_Information shown_
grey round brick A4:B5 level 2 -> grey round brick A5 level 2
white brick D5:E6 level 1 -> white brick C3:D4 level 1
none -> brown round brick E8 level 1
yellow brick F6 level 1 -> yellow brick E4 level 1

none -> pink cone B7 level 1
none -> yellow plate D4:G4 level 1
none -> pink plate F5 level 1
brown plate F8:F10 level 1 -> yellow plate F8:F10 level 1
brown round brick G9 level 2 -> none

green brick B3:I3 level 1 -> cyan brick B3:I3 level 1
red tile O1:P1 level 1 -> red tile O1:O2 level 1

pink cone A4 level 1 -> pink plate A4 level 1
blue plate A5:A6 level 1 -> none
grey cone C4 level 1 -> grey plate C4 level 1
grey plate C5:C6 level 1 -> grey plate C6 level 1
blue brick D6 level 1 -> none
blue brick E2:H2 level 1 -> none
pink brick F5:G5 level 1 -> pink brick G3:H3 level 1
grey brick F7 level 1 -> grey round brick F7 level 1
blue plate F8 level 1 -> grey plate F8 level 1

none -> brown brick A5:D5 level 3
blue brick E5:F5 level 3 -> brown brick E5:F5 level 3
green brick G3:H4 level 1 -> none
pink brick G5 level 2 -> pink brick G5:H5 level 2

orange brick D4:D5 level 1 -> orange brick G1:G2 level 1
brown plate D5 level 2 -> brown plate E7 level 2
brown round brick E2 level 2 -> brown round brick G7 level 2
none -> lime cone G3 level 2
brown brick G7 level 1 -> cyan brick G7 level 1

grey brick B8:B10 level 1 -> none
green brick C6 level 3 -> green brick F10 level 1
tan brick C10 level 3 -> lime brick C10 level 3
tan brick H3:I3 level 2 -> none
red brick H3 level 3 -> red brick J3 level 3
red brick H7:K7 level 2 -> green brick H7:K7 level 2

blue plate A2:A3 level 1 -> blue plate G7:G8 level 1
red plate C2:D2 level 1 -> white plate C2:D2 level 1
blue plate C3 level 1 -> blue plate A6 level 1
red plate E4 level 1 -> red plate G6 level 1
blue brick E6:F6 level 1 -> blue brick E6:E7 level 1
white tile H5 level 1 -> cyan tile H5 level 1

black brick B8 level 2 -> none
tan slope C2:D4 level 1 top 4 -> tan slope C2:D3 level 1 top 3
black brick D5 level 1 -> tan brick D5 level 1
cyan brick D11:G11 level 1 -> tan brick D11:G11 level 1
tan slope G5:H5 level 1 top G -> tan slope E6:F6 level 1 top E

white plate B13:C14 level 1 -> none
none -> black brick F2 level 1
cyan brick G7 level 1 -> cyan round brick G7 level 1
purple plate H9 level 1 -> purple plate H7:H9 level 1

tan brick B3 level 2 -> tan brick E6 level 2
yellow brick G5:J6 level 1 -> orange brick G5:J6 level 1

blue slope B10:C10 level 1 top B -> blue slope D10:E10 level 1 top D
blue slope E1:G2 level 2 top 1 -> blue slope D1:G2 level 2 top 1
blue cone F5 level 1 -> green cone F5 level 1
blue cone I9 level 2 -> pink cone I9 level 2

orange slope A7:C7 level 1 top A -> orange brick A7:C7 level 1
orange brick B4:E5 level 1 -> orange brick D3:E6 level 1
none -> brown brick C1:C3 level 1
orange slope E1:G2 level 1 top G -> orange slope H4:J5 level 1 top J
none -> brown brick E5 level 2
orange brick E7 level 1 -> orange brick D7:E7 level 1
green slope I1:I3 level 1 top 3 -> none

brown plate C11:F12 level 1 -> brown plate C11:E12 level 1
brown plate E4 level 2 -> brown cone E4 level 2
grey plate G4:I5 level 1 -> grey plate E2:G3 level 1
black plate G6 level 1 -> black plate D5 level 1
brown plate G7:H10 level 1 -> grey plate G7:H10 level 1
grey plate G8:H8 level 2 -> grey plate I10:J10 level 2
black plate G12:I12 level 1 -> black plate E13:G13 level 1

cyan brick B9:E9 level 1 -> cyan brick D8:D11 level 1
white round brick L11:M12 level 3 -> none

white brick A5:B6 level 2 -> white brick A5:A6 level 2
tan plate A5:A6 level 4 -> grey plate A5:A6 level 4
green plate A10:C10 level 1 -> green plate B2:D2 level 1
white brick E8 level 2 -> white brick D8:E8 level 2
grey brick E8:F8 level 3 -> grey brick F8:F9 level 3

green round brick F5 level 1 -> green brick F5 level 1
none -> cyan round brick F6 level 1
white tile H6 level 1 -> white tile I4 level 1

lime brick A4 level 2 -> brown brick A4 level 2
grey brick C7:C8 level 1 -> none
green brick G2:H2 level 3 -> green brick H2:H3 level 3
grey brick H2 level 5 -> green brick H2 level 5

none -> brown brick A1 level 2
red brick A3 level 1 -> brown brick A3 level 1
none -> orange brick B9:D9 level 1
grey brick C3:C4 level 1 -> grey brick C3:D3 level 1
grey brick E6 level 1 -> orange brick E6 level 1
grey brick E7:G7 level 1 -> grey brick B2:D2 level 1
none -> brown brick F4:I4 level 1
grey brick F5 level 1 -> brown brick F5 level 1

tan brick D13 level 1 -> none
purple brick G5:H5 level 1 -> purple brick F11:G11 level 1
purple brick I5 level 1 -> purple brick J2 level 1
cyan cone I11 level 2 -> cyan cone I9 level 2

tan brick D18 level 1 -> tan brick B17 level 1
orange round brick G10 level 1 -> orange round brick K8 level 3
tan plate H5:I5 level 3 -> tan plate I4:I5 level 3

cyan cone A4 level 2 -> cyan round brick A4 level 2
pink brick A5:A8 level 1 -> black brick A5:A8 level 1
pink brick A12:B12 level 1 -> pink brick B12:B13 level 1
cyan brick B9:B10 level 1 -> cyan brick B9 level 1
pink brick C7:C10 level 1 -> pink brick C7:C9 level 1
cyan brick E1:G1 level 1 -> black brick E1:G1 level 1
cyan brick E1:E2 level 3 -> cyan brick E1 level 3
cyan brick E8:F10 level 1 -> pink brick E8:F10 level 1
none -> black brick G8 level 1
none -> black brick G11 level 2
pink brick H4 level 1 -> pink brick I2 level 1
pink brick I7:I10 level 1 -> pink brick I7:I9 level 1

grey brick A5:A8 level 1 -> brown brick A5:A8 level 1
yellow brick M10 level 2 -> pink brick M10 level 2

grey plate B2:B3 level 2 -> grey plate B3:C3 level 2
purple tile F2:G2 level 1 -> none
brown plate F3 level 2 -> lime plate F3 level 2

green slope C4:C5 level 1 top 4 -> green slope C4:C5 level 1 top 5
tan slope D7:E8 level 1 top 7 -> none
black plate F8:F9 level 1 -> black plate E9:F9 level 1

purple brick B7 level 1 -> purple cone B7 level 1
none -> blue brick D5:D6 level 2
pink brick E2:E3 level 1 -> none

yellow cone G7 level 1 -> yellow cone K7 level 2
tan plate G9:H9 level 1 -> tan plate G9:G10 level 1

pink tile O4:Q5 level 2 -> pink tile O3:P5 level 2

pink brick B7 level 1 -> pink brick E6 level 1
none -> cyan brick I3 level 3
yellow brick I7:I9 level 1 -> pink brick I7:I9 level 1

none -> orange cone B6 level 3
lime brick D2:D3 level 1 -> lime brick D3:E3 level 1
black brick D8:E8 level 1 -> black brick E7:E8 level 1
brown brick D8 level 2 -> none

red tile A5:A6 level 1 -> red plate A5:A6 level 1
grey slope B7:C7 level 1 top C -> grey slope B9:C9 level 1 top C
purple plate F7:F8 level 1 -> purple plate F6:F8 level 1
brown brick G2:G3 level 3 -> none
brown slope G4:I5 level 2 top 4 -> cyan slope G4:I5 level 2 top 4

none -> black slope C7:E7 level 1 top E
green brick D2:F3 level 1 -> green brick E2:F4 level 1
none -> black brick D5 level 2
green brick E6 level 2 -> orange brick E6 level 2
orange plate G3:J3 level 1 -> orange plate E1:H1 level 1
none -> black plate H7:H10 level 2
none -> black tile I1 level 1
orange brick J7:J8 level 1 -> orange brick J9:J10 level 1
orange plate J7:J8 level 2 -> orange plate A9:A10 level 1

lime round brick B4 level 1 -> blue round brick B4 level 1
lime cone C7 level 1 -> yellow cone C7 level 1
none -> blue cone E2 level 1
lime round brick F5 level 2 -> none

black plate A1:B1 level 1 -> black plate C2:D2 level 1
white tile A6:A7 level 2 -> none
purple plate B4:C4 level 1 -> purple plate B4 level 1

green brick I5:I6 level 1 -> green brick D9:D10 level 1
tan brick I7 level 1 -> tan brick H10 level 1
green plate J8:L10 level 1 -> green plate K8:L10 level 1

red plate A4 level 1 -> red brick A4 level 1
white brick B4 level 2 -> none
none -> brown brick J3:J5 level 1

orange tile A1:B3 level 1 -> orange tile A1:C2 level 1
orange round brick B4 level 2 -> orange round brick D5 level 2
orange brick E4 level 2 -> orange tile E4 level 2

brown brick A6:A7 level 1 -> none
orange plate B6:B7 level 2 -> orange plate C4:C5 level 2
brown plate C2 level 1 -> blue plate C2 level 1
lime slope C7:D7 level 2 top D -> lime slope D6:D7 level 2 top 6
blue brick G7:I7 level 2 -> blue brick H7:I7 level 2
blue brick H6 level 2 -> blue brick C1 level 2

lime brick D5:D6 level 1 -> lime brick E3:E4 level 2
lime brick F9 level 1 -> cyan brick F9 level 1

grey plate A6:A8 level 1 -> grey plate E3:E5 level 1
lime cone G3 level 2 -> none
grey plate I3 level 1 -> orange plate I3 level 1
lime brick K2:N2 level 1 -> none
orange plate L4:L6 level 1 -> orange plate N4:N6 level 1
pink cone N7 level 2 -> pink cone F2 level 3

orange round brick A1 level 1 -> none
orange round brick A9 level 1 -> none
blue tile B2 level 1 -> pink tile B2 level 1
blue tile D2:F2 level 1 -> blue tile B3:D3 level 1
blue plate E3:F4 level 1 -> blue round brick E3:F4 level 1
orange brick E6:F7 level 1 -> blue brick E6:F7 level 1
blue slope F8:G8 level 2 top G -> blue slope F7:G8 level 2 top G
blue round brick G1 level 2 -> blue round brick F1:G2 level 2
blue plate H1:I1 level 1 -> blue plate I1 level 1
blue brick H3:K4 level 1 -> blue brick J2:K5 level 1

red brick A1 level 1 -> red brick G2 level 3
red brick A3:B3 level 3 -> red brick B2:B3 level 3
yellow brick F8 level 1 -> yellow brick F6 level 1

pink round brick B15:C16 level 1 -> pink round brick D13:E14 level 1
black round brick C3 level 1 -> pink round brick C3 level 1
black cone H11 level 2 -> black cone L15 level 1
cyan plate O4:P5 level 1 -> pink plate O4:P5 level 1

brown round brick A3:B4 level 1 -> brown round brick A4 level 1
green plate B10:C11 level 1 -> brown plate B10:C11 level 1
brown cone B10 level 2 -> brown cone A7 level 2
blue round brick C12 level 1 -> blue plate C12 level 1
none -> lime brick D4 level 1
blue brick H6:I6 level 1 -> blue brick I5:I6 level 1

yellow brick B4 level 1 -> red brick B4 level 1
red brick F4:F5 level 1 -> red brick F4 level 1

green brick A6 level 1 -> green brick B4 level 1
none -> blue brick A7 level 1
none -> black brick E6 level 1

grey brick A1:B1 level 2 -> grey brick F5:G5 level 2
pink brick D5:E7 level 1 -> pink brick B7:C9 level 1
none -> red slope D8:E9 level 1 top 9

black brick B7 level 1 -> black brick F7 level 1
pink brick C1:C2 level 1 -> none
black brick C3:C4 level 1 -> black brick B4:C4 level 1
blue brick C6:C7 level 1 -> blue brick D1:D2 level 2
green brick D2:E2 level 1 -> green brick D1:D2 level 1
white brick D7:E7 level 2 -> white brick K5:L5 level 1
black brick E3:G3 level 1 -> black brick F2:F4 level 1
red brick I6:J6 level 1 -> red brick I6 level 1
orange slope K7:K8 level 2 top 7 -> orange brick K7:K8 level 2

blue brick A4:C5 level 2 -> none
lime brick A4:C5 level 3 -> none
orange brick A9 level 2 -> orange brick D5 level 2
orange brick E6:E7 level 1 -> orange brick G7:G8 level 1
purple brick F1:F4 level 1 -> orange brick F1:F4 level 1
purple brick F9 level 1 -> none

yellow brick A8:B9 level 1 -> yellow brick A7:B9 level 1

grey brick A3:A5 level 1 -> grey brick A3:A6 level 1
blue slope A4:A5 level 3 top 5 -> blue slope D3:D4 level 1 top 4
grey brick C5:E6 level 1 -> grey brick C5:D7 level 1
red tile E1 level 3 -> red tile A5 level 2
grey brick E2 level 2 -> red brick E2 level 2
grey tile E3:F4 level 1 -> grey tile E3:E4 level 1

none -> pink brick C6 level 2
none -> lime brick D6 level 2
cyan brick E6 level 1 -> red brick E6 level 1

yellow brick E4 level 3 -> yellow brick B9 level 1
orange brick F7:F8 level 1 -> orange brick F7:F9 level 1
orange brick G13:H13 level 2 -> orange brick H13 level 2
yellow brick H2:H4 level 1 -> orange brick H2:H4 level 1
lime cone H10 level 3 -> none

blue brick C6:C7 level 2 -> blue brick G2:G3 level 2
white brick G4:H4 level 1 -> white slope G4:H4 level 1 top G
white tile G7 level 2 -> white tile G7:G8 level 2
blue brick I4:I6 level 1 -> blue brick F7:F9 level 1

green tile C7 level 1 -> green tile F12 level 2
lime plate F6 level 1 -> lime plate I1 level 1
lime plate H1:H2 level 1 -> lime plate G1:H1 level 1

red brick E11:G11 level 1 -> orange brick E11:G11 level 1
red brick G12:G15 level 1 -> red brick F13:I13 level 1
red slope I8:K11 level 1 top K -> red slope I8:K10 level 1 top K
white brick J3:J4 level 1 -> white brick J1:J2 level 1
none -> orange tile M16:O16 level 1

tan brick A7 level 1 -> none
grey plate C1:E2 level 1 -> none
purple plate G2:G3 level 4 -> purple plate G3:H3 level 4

_Task to complete_
Of the entries above, repeat exactly the lines from the line with "pink brick G5 level" through the line with "none -> lime cone G3 level 2", both of them included.

_Problem solution_
pink brick G5 level 2 -> pink brick G5:H5 level 2

orange brick D4:D5 level 1 -> orange brick G1:G2 level 1
brown plate D5 level 2 -> brown plate E7 level 2
brown round brick E2 level 2 -> brown round brick G7 level 2
none -> lime cone G3 level 2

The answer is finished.